(Content revision data)
##############################

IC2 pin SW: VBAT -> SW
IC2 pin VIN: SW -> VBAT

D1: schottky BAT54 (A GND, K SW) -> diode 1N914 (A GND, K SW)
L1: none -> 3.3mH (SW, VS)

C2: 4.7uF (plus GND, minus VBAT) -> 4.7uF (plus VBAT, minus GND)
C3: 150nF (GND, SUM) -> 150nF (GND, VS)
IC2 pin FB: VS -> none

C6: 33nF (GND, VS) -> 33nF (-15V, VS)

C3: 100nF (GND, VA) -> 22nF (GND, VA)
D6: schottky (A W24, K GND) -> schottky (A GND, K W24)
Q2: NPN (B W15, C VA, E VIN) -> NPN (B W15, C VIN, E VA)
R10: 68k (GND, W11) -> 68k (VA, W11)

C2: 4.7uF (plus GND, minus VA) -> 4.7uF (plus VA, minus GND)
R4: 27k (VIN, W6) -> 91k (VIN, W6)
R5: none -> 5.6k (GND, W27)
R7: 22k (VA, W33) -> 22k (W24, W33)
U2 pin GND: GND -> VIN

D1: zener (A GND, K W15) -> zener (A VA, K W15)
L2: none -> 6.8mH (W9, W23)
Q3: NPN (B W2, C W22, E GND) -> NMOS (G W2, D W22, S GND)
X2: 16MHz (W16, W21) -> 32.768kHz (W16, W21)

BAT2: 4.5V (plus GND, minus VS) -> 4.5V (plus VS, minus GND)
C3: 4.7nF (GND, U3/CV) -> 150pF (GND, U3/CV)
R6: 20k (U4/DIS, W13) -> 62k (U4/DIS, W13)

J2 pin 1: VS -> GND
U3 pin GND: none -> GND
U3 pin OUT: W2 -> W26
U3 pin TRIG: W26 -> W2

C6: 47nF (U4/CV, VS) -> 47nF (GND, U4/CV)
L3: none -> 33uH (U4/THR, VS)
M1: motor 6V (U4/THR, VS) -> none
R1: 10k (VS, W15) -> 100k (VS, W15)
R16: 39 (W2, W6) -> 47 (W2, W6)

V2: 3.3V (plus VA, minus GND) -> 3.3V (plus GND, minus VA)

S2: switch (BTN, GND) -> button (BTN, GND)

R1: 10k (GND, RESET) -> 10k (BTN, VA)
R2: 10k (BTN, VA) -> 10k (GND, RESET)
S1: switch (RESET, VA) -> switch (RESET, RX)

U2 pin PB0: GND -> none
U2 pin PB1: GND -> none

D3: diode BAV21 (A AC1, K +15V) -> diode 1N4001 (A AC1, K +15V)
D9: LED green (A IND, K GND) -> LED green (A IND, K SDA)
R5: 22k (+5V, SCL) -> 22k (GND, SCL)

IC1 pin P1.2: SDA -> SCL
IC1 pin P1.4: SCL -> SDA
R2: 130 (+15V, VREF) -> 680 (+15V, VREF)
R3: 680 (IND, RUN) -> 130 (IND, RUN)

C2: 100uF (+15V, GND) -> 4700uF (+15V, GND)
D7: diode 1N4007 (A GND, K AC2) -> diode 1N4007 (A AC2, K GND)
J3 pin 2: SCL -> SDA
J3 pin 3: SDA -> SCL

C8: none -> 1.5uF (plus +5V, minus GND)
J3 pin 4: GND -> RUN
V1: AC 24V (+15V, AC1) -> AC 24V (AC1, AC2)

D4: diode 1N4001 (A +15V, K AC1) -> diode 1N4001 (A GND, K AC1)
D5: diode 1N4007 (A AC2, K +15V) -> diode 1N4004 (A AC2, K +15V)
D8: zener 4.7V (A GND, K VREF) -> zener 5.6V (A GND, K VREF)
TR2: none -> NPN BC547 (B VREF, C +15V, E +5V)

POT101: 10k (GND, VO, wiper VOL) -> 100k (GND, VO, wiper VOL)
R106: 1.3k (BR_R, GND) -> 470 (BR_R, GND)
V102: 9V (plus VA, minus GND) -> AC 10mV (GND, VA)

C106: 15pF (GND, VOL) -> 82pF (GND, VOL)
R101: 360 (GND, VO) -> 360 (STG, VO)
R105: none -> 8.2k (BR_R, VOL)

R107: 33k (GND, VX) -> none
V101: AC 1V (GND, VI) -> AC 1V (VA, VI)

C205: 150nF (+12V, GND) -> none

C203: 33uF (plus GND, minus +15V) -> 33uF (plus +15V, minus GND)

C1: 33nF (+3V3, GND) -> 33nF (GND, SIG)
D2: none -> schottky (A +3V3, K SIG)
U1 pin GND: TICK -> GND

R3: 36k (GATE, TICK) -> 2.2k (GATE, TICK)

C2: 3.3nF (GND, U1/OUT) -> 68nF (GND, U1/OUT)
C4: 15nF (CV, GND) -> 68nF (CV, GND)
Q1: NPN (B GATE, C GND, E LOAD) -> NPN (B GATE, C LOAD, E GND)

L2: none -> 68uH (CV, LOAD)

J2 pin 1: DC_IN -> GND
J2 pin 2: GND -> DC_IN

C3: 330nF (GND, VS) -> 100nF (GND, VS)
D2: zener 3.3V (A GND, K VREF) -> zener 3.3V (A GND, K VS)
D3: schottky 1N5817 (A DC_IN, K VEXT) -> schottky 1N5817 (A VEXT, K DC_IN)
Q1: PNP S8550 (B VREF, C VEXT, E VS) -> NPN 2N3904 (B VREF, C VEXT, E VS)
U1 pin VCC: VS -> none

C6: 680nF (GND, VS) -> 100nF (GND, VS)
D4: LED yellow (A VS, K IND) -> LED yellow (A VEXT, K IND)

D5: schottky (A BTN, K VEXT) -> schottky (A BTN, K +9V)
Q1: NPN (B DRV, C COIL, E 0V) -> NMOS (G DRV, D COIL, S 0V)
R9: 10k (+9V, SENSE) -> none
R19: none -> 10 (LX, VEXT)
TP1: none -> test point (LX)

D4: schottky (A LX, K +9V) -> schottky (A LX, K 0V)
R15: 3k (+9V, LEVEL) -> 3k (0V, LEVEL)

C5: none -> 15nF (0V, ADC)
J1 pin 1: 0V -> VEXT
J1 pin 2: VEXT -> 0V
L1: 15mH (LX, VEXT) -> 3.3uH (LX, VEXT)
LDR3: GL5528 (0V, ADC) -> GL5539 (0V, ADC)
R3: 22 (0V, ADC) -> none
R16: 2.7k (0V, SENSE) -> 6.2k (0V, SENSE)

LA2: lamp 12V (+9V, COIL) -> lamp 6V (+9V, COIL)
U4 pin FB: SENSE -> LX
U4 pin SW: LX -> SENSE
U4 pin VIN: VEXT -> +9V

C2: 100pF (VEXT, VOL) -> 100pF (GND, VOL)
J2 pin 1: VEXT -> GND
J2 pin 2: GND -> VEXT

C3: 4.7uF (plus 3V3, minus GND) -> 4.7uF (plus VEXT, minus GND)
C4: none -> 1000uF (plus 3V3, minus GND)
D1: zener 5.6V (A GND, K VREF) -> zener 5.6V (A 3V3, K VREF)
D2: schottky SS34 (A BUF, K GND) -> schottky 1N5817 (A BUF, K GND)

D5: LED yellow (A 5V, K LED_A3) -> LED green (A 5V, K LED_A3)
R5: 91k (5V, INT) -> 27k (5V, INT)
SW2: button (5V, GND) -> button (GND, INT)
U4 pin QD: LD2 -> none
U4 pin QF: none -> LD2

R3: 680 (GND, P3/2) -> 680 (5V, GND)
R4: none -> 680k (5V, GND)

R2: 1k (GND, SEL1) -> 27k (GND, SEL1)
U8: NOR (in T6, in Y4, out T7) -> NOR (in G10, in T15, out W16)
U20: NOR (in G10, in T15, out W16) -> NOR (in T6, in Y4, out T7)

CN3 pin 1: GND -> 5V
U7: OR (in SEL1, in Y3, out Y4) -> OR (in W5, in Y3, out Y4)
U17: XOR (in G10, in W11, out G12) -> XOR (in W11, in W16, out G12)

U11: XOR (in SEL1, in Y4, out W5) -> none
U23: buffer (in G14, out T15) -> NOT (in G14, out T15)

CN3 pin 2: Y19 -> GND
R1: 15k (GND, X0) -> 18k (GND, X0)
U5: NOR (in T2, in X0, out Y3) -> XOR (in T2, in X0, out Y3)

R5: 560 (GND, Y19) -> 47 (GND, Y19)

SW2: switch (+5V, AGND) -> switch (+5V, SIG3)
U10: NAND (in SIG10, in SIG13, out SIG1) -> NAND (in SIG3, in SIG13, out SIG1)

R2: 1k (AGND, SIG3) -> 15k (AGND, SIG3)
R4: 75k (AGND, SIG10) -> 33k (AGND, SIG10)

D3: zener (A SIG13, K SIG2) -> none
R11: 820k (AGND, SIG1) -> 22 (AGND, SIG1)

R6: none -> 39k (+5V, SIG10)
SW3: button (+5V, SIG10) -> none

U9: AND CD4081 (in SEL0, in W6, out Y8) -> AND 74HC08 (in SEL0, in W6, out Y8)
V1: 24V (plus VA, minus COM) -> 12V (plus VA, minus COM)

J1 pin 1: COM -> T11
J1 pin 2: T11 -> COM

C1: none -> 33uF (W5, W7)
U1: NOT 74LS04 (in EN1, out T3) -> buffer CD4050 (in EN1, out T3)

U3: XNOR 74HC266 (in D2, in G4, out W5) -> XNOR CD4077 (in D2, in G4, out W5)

##############################

* **WHAT YOU NEED TO DO**
For the word "button", how many lines in the records above contain it? Answer with the number and nothing else.

* **RESULT OF THIS EXERCISE**
3